**Challenge:** Gather each line of the records where "tissue" appears.

**Supplied records:**
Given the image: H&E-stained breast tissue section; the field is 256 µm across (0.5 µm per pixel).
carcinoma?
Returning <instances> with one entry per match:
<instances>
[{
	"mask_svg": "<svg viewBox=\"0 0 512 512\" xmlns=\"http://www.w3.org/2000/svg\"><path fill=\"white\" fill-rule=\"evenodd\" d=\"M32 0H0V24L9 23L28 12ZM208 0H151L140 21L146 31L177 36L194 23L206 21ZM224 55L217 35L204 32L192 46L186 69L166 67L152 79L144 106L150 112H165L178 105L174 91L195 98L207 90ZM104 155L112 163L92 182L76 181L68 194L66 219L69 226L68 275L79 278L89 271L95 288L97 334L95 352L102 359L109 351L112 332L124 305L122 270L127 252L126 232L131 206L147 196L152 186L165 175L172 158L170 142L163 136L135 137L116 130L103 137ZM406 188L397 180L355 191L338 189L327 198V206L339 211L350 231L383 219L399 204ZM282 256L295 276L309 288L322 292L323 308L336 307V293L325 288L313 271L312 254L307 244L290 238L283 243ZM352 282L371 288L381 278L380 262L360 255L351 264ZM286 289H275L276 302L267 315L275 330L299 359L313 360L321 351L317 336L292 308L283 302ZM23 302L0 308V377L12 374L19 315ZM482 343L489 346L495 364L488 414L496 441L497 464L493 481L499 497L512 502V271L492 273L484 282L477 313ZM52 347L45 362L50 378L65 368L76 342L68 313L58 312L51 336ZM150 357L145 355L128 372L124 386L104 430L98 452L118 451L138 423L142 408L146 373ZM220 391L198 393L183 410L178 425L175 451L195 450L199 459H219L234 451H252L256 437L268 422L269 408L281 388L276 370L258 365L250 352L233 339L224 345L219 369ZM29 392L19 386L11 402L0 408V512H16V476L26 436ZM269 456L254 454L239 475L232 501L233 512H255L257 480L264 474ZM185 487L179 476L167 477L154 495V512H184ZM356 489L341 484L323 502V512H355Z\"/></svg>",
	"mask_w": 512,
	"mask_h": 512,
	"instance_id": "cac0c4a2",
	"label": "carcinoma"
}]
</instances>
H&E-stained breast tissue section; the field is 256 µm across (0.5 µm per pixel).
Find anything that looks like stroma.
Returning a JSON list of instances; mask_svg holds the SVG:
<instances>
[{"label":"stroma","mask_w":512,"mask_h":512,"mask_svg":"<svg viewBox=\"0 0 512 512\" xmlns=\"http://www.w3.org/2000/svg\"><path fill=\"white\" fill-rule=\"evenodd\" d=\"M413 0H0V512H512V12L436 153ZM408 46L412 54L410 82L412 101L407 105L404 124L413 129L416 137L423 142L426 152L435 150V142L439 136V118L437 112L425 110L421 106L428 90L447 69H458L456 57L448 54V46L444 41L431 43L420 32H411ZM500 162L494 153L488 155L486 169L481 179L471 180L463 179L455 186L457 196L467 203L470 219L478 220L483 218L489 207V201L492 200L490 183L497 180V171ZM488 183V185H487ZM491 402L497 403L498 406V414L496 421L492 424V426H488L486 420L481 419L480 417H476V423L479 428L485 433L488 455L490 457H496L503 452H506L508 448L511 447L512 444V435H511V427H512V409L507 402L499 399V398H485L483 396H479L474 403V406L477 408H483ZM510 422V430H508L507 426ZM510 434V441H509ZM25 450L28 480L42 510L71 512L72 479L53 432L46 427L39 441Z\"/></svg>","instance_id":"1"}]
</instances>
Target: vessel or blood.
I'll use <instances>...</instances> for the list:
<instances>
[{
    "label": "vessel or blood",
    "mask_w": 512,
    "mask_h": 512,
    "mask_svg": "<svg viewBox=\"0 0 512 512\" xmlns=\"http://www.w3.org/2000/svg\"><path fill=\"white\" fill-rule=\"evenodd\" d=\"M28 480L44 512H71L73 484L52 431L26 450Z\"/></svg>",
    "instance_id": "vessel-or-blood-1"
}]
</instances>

**Response to this exercise:**
Given the image: H&E-stained breast tissue section; the field is 256 µm across (0.5 µm per pixel).
H&E-stained breast tissue section; the field is 256 µm across (0.5 µm per pixel).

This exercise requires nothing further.